## WHAT IS REQUIRED:
All of the data below should come back exactly as written, minus its images.

Records drawn from a dataset:
------------------------

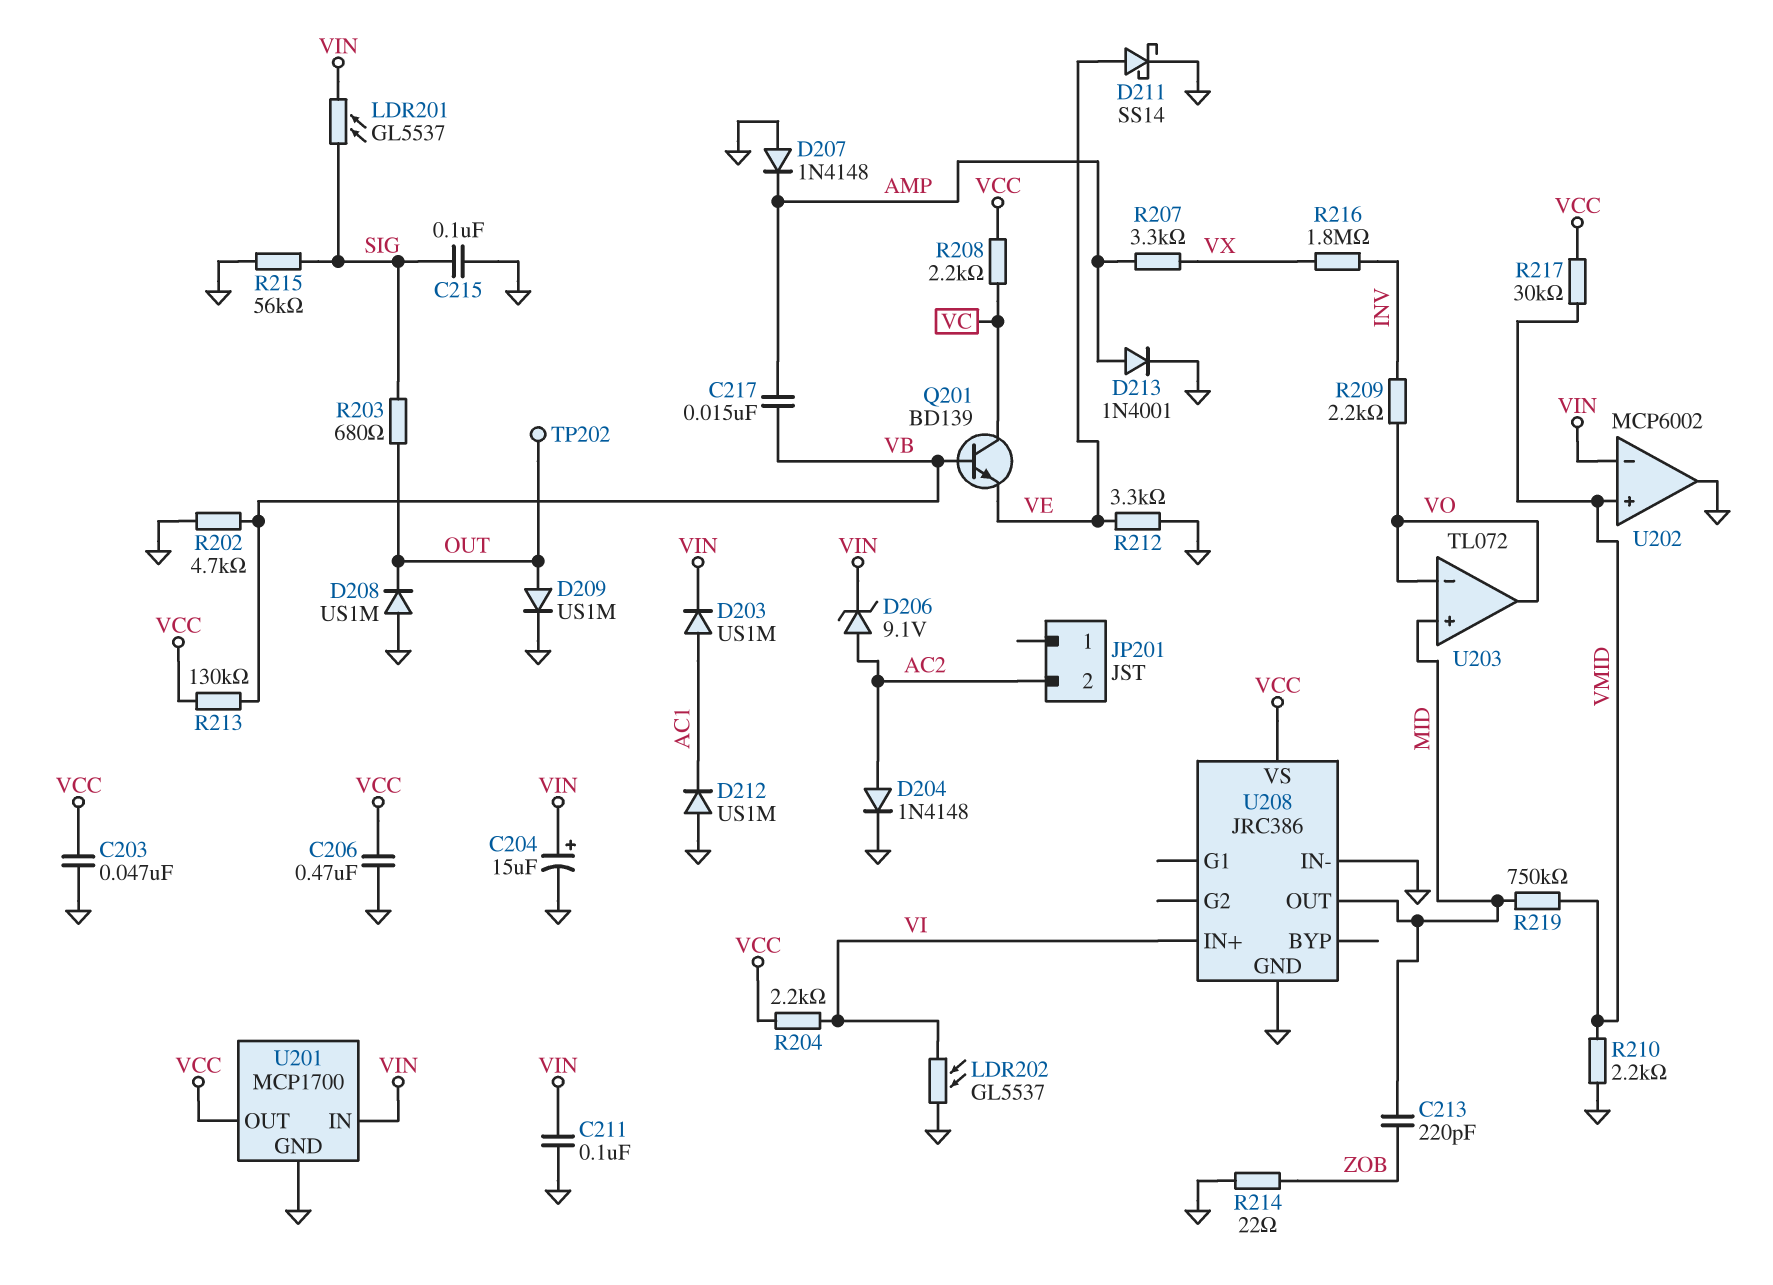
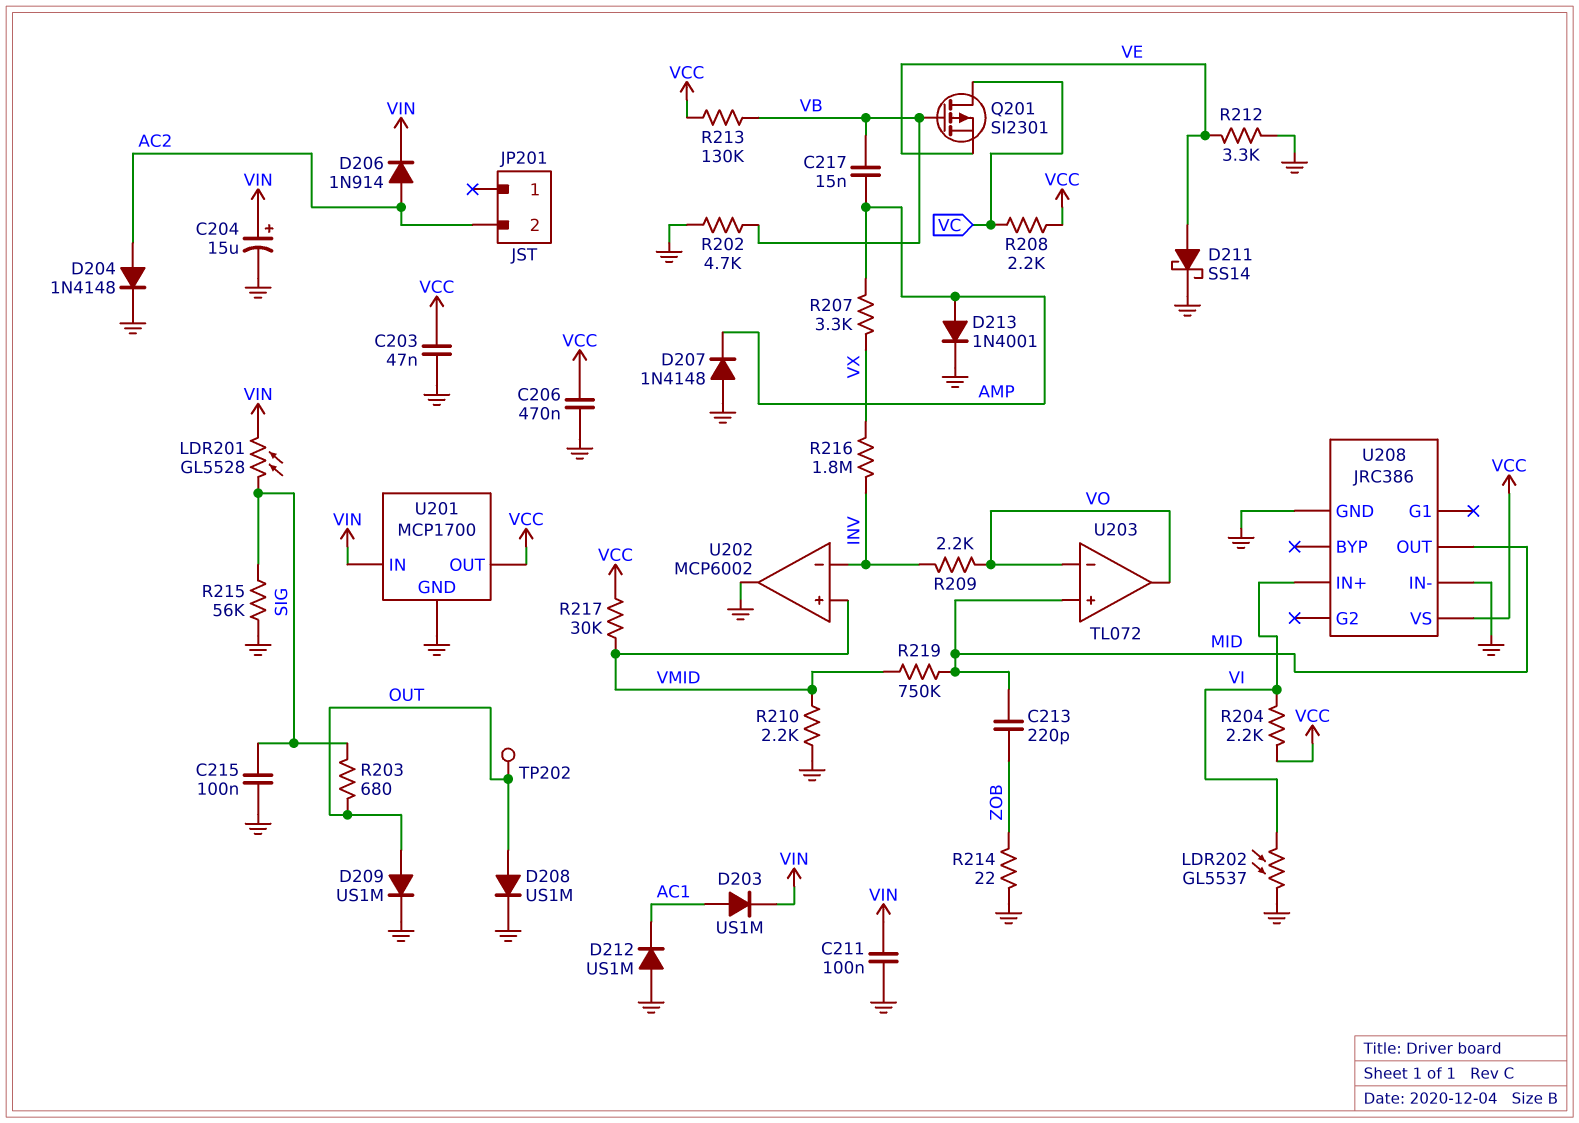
D206: zener 9.1V (A AC2, K VIN) -> diode 1N914 (A AC2, K VIN)
D208: diode US1M (A GND, K OUT) -> diode US1M (A OUT, K GND)
LDR201: GL5537 (SIG, VIN) -> GL5528 (SIG, VIN)
Q201: NPN BD139 (B VB, C VC, E VE) -> PMOS SI2301 (G VB, D VC, S VE)
U202 pin in-: VIN -> INV

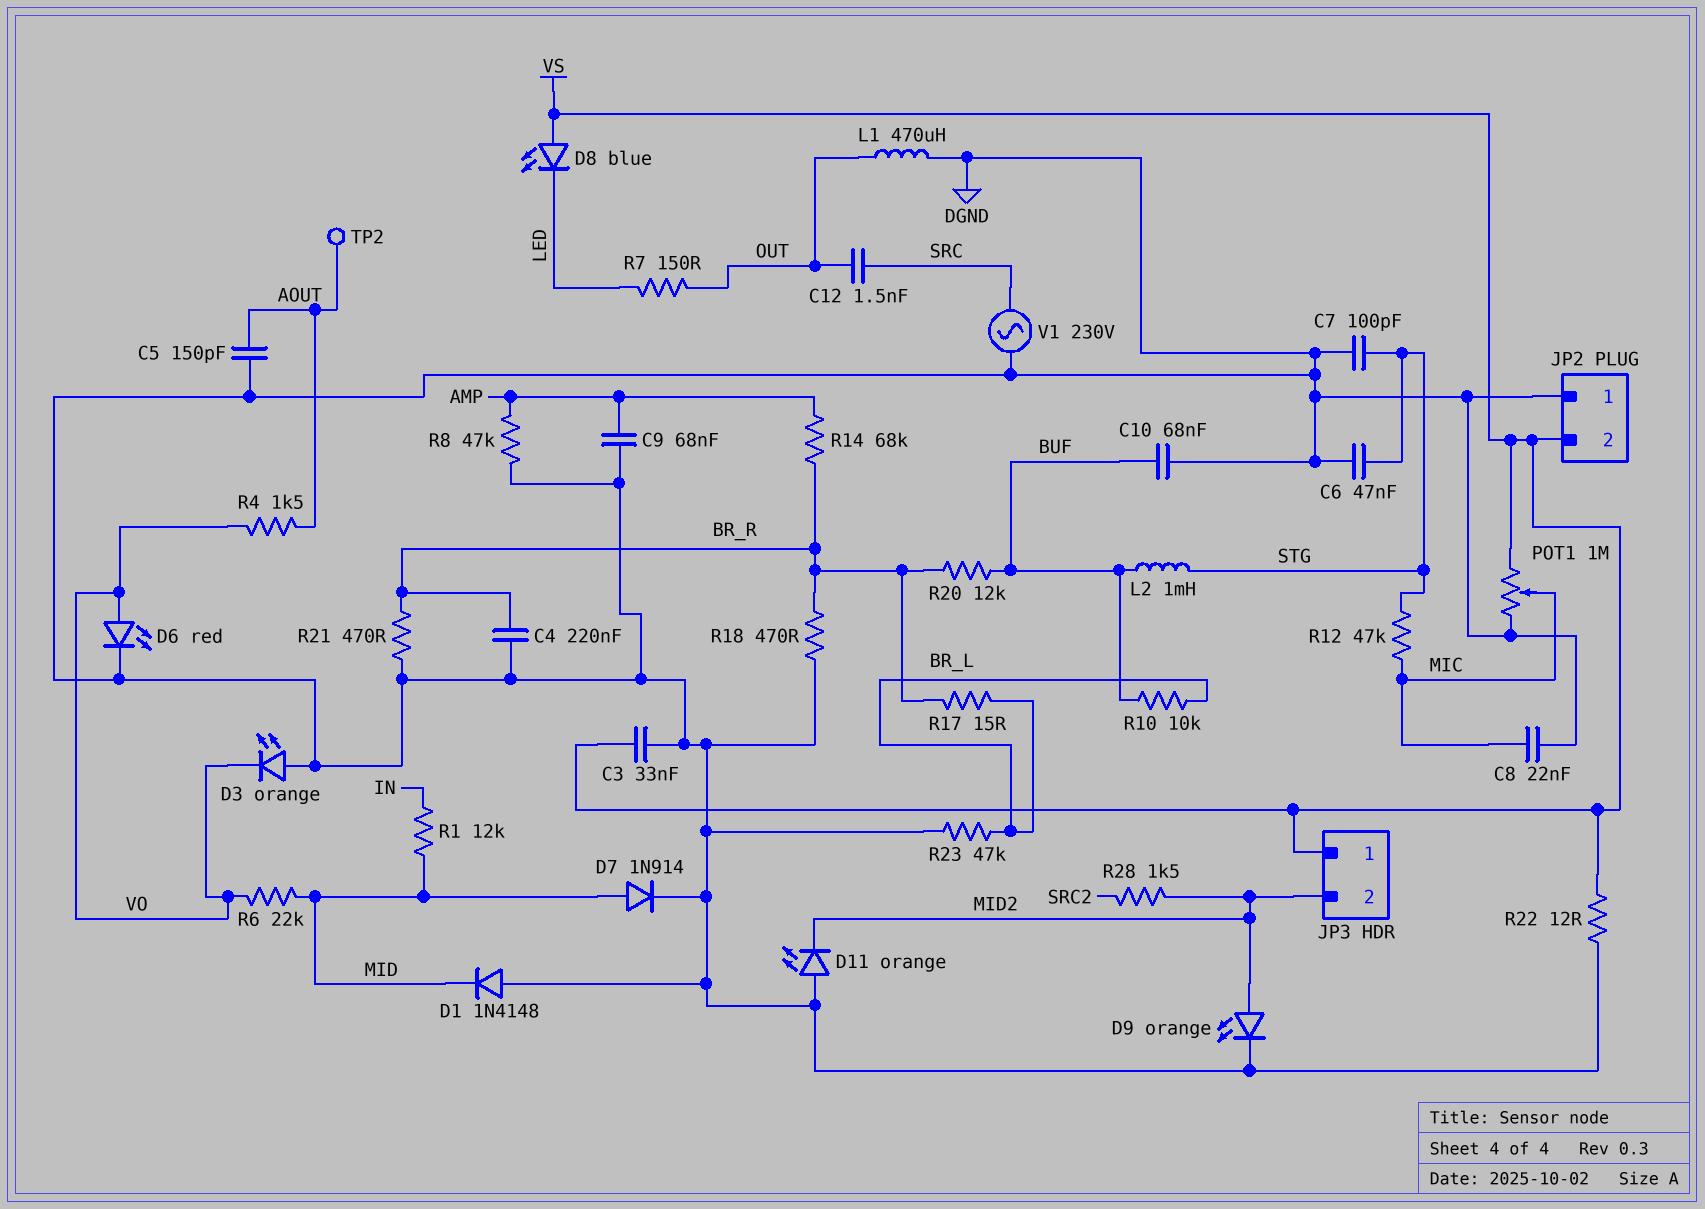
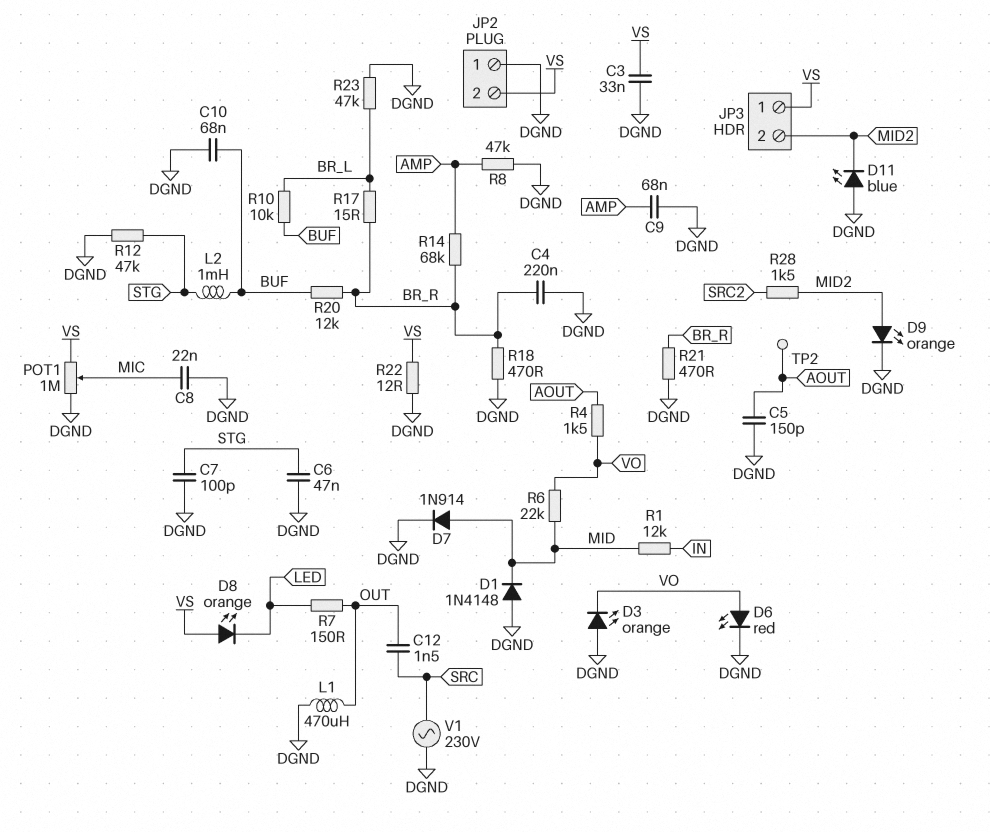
D8: LED blue (A VS, K LED) -> LED orange (A VS, K LED)
D11: LED orange (A DGND, K MID2) -> LED blue (A DGND, K MID2)
R12: 47k (MIC, STG) -> 47k (DGND, STG)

------------------------

## ANSWER TO THIS PROBLEM:
D206: zener 9.1V (A AC2, K VIN) -> diode 1N914 (A AC2, K VIN)
D208: diode US1M (A GND, K OUT) -> diode US1M (A OUT, K GND)
LDR201: GL5537 (SIG, VIN) -> GL5528 (SIG, VIN)
Q201: NPN BD139 (B VB, C VC, E VE) -> PMOS SI2301 (G VB, D VC, S VE)
U202 pin in-: VIN -> INV

D8: LED blue (A VS, K LED) -> LED orange (A VS, K LED)
D11: LED orange (A DGND, K MID2) -> LED blue (A DGND, K MID2)
R12: 47k (MIC, STG) -> 47k (DGND, STG)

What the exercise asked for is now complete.